▶ _Exercise_
Type the records out again in full, exactly.

▶ _Data_
··········

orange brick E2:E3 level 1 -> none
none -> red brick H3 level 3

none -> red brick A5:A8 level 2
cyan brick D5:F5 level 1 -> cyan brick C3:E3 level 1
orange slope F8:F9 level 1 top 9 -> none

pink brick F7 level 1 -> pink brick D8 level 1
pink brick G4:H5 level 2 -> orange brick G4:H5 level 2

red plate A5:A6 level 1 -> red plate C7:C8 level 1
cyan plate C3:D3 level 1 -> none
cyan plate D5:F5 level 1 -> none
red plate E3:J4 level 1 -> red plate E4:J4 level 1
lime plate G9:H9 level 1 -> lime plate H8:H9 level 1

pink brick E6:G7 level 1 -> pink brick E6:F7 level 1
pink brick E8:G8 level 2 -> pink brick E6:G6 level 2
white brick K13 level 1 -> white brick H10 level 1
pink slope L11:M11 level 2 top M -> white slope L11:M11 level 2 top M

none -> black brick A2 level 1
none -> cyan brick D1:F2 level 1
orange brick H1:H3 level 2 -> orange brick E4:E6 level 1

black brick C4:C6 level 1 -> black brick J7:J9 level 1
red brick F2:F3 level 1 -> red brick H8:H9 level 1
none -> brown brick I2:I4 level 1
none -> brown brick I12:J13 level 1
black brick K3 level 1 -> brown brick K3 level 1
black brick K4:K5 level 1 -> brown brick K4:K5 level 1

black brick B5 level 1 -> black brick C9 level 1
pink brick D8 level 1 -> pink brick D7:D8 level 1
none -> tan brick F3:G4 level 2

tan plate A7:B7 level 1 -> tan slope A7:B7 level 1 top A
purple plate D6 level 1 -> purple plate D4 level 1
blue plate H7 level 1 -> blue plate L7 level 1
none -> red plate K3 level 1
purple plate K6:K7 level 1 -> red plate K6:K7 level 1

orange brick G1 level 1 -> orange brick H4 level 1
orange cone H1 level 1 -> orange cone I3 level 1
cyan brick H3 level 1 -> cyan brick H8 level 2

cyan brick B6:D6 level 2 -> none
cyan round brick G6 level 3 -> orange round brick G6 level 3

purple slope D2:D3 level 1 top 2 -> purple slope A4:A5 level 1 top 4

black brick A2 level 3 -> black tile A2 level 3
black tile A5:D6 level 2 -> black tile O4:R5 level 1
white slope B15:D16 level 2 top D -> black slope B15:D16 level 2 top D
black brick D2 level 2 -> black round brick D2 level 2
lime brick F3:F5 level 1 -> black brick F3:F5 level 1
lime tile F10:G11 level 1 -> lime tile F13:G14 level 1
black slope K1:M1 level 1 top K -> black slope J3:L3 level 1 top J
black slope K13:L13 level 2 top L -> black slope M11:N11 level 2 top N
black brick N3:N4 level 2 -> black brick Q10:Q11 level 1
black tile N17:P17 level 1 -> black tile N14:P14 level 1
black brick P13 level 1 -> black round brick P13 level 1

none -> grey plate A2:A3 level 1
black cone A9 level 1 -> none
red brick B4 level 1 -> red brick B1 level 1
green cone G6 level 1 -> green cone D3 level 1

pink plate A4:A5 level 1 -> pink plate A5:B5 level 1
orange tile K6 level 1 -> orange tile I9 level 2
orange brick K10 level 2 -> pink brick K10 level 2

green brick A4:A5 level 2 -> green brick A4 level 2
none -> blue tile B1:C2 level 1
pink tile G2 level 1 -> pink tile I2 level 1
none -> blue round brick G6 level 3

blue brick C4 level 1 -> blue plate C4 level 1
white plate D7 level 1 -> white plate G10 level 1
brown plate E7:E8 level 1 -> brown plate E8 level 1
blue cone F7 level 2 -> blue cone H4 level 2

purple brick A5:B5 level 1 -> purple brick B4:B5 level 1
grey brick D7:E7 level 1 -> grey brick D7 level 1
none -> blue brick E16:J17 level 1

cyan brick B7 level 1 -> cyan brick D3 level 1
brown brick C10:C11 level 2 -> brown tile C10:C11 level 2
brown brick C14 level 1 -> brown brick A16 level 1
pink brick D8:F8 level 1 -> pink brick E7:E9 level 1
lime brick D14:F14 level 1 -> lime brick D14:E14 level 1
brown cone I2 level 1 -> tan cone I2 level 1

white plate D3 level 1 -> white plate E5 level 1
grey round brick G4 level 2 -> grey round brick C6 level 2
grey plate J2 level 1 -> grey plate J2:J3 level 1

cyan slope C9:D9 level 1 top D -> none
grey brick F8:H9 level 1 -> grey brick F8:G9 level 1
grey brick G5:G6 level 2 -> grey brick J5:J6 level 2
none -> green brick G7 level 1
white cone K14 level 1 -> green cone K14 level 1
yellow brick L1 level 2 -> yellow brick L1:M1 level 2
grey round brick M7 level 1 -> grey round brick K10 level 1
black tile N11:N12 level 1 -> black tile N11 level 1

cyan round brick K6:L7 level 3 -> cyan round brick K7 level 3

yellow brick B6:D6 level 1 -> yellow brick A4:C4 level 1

··········

▶ _Response to this task_
orange brick E2:E3 level 1 -> none
none -> red brick H3 level 3

none -> red brick A5:A8 level 2
cyan brick D5:F5 level 1 -> cyan brick C3:E3 level 1
orange slope F8:F9 level 1 top 9 -> none

pink brick F7 level 1 -> pink brick D8 level 1
pink brick G4:H5 level 2 -> orange brick G4:H5 level 2

red plate A5:A6 level 1 -> red plate C7:C8 level 1
cyan plate C3:D3 level 1 -> none
cyan plate D5:F5 level 1 -> none
red plate E3:J4 level 1 -> red plate E4:J4 level 1
lime plate G9:H9 level 1 -> lime plate H8:H9 level 1

pink brick E6:G7 level 1 -> pink brick E6:F7 level 1
pink brick E8:G8 level 2 -> pink brick E6:G6 level 2
white brick K13 level 1 -> white brick H10 level 1
pink slope L11:M11 level 2 top M -> white slope L11:M11 level 2 top M

none -> black brick A2 level 1
none -> cyan brick D1:F2 level 1
orange brick H1:H3 level 2 -> orange brick E4:E6 level 1

black brick C4:C6 level 1 -> black brick J7:J9 level 1
red brick F2:F3 level 1 -> red brick H8:H9 level 1
none -> brown brick I2:I4 level 1
none -> brown brick I12:J13 level 1
black brick K3 level 1 -> brown brick K3 level 1
black brick K4:K5 level 1 -> brown brick K4:K5 level 1

black brick B5 level 1 -> black brick C9 level 1
pink brick D8 level 1 -> pink brick D7:D8 level 1
none -> tan brick F3:G4 level 2

tan plate A7:B7 level 1 -> tan slope A7:B7 level 1 top A
purple plate D6 level 1 -> purple plate D4 level 1
blue plate H7 level 1 -> blue plate L7 level 1
none -> red plate K3 level 1
purple plate K6:K7 level 1 -> red plate K6:K7 level 1

orange brick G1 level 1 -> orange brick H4 level 1
orange cone H1 level 1 -> orange cone I3 level 1
cyan brick H3 level 1 -> cyan brick H8 level 2

cyan brick B6:D6 level 2 -> none
cyan round brick G6 level 3 -> orange round brick G6 level 3

purple slope D2:D3 level 1 top 2 -> purple slope A4:A5 level 1 top 4

black brick A2 level 3 -> black tile A2 level 3
black tile A5:D6 level 2 -> black tile O4:R5 level 1
white slope B15:D16 level 2 top D -> black slope B15:D16 level 2 top D
black brick D2 level 2 -> black round brick D2 level 2
lime brick F3:F5 level 1 -> black brick F3:F5 level 1
lime tile F10:G11 level 1 -> lime tile F13:G14 level 1
black slope K1:M1 level 1 top K -> black slope J3:L3 level 1 top J
black slope K13:L13 level 2 top L -> black slope M11:N11 level 2 top N
black brick N3:N4 level 2 -> black brick Q10:Q11 level 1
black tile N17:P17 level 1 -> black tile N14:P14 level 1
black brick P13 level 1 -> black round brick P13 level 1

none -> grey plate A2:A3 level 1
black cone A9 level 1 -> none
red brick B4 level 1 -> red brick B1 level 1
green cone G6 level 1 -> green cone D3 level 1

pink plate A4:A5 level 1 -> pink plate A5:B5 level 1
orange tile K6 level 1 -> orange tile I9 level 2
orange brick K10 level 2 -> pink brick K10 level 2

green brick A4:A5 level 2 -> green brick A4 level 2
none -> blue tile B1:C2 level 1
pink tile G2 level 1 -> pink tile I2 level 1
none -> blue round brick G6 level 3

blue brick C4 level 1 -> blue plate C4 level 1
white plate D7 level 1 -> white plate G10 level 1
brown plate E7:E8 level 1 -> brown plate E8 level 1
blue cone F7 level 2 -> blue cone H4 level 2

purple brick A5:B5 level 1 -> purple brick B4:B5 level 1
grey brick D7:E7 level 1 -> grey brick D7 level 1
none -> blue brick E16:J17 level 1

cyan brick B7 level 1 -> cyan brick D3 level 1
brown brick C10:C11 level 2 -> brown tile C10:C11 level 2
brown brick C14 level 1 -> brown brick A16 level 1
pink brick D8:F8 level 1 -> pink brick E7:E9 level 1
lime brick D14:F14 level 1 -> lime brick D14:E14 level 1
brown cone I2 level 1 -> tan cone I2 level 1

white plate D3 level 1 -> white plate E5 level 1
grey round brick G4 level 2 -> grey round brick C6 level 2
grey plate J2 level 1 -> grey plate J2:J3 level 1

cyan slope C9:D9 level 1 top D -> none
grey brick F8:H9 level 1 -> grey brick F8:G9 level 1
grey brick G5:G6 level 2 -> grey brick J5:J6 level 2
none -> green brick G7 level 1
white cone K14 level 1 -> green cone K14 level 1
yellow brick L1 level 2 -> yellow brick L1:M1 level 2
grey round brick M7 level 1 -> grey round brick K10 level 1
black tile N11:N12 level 1 -> black tile N11 level 1

cyan round brick K6:L7 level 3 -> cyan round brick K7 level 3

yellow brick B6:D6 level 1 -> yellow brick A4:C4 level 1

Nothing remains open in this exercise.